PROBLEM REQUIREMENTS
The result should be every line in the data below that carries the string "right".

START DATA SUPPLIED

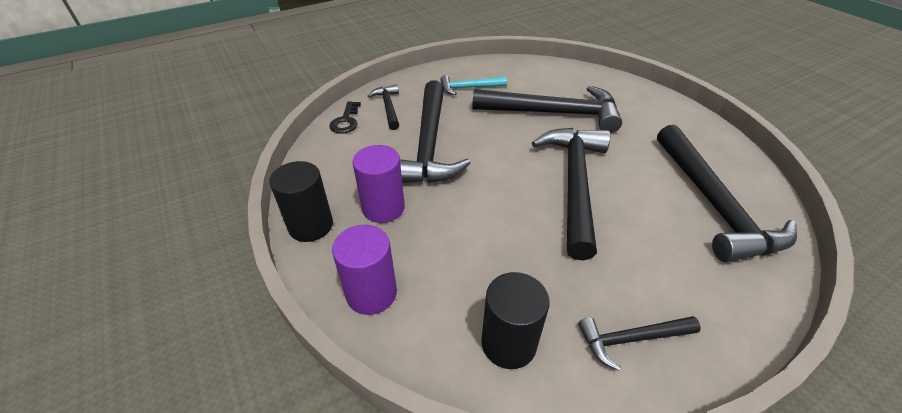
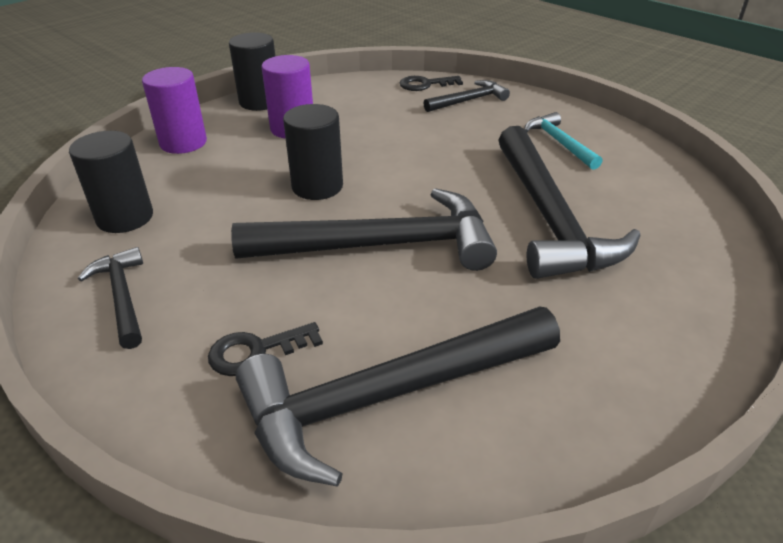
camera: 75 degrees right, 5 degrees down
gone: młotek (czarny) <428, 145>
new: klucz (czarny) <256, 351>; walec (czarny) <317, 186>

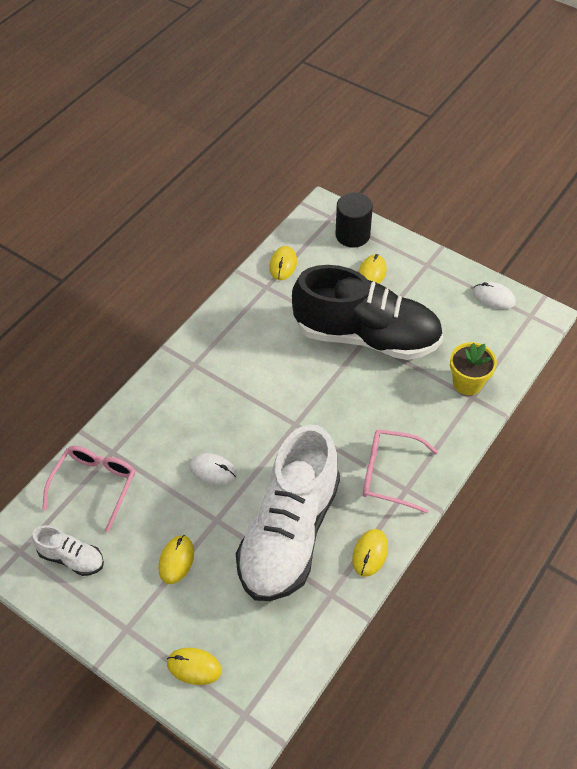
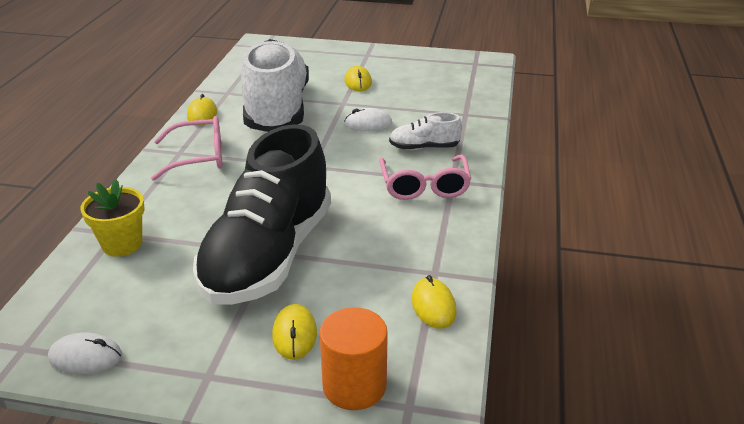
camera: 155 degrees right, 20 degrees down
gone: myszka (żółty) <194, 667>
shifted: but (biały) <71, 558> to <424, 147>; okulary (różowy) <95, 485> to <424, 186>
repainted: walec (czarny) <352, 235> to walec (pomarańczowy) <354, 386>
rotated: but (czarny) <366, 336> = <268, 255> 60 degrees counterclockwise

END DATA SUPPLIED

RESULT
camera: 75 degrees right, 5 degrees down
camera: 155 degrees right, 20 degrees down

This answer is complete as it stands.